------ TASK INPUTS

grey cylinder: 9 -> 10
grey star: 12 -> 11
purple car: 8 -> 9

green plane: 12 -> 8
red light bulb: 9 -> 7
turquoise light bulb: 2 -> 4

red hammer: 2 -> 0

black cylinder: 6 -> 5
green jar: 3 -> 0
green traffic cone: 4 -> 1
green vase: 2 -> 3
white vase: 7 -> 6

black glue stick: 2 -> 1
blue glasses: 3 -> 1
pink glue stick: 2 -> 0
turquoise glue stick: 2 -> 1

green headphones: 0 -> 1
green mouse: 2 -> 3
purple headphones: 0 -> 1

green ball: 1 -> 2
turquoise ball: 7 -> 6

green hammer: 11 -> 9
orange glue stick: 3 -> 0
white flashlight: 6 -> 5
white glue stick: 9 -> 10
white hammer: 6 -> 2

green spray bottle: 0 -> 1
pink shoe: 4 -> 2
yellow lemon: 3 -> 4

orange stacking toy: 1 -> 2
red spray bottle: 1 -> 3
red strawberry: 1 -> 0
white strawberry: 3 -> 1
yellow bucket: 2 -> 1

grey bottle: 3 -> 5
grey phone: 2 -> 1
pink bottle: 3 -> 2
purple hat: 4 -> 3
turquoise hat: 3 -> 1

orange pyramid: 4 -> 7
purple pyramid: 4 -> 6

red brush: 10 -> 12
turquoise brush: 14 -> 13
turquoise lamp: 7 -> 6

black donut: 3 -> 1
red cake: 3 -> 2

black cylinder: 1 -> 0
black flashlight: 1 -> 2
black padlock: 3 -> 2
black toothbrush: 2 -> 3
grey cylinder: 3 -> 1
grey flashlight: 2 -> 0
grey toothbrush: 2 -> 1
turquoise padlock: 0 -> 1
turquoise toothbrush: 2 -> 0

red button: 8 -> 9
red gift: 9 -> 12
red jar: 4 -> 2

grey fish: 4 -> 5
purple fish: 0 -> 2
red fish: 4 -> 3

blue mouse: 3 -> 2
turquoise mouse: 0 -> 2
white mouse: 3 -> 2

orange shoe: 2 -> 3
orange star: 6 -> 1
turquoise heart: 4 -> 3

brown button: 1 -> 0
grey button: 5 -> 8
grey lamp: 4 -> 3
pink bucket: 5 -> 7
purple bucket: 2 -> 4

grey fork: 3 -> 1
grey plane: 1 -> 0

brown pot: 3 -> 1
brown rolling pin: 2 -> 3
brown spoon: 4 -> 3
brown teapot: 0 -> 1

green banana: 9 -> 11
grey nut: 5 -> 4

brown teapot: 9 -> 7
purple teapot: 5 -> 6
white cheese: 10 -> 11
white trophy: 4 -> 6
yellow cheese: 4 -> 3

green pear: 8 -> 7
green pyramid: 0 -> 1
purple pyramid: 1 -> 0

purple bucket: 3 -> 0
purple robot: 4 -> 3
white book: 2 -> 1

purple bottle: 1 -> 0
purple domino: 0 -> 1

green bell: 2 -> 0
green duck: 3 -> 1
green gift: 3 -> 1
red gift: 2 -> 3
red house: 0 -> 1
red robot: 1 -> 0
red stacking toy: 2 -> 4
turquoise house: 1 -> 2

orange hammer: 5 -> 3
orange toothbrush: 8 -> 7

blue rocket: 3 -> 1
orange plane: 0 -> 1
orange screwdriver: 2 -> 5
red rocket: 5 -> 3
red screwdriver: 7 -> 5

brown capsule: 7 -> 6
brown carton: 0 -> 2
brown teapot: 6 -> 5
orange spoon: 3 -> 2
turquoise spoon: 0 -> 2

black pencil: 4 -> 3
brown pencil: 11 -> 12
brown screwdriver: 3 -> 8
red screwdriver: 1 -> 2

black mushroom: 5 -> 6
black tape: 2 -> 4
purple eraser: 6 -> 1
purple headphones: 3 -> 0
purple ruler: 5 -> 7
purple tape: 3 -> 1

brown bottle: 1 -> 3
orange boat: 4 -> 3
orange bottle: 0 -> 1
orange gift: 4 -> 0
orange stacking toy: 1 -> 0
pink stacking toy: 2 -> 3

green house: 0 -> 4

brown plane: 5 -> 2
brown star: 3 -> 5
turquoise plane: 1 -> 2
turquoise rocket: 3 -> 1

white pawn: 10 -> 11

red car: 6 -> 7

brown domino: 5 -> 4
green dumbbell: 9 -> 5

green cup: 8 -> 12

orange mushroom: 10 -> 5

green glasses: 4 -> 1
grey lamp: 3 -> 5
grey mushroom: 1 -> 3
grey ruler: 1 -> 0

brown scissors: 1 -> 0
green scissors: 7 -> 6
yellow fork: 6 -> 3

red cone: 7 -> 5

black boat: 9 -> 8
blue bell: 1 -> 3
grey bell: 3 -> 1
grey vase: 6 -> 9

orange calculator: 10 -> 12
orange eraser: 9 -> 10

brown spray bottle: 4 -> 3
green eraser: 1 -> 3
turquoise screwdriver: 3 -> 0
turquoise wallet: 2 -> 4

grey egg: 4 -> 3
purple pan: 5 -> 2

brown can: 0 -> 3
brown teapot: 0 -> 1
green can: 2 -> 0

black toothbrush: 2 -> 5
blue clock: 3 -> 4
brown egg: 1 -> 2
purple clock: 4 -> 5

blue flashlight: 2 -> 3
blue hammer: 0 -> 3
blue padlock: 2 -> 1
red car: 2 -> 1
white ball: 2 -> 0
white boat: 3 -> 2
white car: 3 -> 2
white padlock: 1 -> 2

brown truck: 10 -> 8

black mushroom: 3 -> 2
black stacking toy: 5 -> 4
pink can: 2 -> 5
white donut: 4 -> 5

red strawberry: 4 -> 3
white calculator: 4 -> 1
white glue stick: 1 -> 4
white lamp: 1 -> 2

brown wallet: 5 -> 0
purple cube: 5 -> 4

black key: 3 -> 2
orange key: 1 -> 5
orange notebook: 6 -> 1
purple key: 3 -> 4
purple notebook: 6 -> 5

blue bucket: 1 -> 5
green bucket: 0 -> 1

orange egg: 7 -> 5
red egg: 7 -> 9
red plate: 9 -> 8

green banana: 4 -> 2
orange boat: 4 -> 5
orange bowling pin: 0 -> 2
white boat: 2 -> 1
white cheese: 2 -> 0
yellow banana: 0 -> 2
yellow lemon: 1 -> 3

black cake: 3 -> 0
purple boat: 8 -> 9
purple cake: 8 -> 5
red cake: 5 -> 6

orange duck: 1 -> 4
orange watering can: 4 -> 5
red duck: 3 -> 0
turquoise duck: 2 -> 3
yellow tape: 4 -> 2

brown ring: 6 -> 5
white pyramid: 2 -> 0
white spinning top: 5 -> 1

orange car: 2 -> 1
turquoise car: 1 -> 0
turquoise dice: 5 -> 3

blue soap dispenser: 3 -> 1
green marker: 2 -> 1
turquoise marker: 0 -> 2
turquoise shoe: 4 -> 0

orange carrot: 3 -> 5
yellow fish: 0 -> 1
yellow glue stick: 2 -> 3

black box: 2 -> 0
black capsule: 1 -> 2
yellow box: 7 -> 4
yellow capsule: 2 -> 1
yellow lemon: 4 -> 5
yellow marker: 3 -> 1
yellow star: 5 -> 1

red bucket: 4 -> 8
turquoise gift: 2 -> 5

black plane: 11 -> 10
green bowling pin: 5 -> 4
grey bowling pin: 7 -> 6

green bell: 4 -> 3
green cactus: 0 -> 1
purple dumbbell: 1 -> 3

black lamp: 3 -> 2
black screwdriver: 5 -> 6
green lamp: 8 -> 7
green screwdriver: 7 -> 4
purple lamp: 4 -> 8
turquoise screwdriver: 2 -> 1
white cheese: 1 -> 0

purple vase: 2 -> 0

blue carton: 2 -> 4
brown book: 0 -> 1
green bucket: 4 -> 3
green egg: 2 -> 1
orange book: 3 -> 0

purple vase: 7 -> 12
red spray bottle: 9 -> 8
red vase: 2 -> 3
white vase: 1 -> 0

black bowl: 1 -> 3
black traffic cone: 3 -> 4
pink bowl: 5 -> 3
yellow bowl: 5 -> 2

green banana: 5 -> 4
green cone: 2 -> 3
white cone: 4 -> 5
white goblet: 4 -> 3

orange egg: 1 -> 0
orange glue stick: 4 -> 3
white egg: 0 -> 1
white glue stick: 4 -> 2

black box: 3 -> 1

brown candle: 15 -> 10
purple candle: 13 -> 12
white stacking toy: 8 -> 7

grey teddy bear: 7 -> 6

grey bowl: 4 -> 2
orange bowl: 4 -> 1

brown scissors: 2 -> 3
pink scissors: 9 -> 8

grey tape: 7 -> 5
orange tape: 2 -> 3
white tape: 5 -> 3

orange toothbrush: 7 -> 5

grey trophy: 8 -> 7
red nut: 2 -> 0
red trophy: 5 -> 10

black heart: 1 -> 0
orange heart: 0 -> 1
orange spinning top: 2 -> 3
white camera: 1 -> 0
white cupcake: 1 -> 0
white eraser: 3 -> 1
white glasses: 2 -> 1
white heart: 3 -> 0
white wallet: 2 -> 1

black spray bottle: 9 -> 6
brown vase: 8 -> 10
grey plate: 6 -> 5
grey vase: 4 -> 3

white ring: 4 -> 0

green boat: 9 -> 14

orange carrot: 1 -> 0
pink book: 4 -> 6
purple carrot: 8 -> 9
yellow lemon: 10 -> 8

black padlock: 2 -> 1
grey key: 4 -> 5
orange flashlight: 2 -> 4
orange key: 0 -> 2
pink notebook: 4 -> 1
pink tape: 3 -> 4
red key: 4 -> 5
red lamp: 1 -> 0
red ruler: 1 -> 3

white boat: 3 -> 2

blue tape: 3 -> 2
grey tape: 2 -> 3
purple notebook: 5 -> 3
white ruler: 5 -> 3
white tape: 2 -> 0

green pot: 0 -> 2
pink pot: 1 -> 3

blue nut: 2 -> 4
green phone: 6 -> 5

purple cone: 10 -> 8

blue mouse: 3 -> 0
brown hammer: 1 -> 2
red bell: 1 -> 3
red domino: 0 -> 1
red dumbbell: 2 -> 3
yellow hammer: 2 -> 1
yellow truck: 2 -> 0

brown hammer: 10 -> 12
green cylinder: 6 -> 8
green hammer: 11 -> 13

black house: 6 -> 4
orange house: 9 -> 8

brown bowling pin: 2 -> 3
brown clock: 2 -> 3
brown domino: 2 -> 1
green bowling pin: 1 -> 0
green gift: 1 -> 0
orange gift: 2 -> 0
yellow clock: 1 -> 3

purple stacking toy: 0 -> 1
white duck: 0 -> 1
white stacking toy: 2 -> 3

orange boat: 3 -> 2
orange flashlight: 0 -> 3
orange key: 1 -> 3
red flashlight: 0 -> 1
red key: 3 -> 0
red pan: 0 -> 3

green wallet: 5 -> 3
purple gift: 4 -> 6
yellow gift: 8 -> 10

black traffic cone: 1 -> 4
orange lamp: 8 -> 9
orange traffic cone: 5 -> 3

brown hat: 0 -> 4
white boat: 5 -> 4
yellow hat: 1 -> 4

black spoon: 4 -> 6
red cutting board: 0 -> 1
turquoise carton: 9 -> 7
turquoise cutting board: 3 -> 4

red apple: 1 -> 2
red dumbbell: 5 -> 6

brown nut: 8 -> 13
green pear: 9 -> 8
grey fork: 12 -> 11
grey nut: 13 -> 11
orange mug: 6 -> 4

------------

Which lines above run from the one containing "grey star: 12 -> 11" down to the one containing "orange star: 6 -> 1"? Repeat exactly those, both ends included, and nothing else.

• SOLUTION
grey star: 12 -> 11
purple car: 8 -> 9

green plane: 12 -> 8
red light bulb: 9 -> 7
turquoise light bulb: 2 -> 4

red hammer: 2 -> 0

black cylinder: 6 -> 5
green jar: 3 -> 0
green traffic cone: 4 -> 1
green vase: 2 -> 3
white vase: 7 -> 6

black glue stick: 2 -> 1
blue glasses: 3 -> 1
pink glue stick: 2 -> 0
turquoise glue stick: 2 -> 1

green headphones: 0 -> 1
green mouse: 2 -> 3
purple headphones: 0 -> 1

green ball: 1 -> 2
turquoise ball: 7 -> 6

green hammer: 11 -> 9
orange glue stick: 3 -> 0
white flashlight: 6 -> 5
white glue stick: 9 -> 10
white hammer: 6 -> 2

green spray bottle: 0 -> 1
pink shoe: 4 -> 2
yellow lemon: 3 -> 4

orange stacking toy: 1 -> 2
red spray bottle: 1 -> 3
red strawberry: 1 -> 0
white strawberry: 3 -> 1
yellow bucket: 2 -> 1

grey bottle: 3 -> 5
grey phone: 2 -> 1
pink bottle: 3 -> 2
purple hat: 4 -> 3
turquoise hat: 3 -> 1

orange pyramid: 4 -> 7
purple pyramid: 4 -> 6

red brush: 10 -> 12
turquoise brush: 14 -> 13
turquoise lamp: 7 -> 6

black donut: 3 -> 1
red cake: 3 -> 2

black cylinder: 1 -> 0
black flashlight: 1 -> 2
black padlock: 3 -> 2
black toothbrush: 2 -> 3
grey cylinder: 3 -> 1
grey flashlight: 2 -> 0
grey toothbrush: 2 -> 1
turquoise padlock: 0 -> 1
turquoise toothbrush: 2 -> 0

red button: 8 -> 9
red gift: 9 -> 12
red jar: 4 -> 2

grey fish: 4 -> 5
purple fish: 0 -> 2
red fish: 4 -> 3

blue mouse: 3 -> 2
turquoise mouse: 0 -> 2
white mouse: 3 -> 2

orange shoe: 2 -> 3
orange star: 6 -> 1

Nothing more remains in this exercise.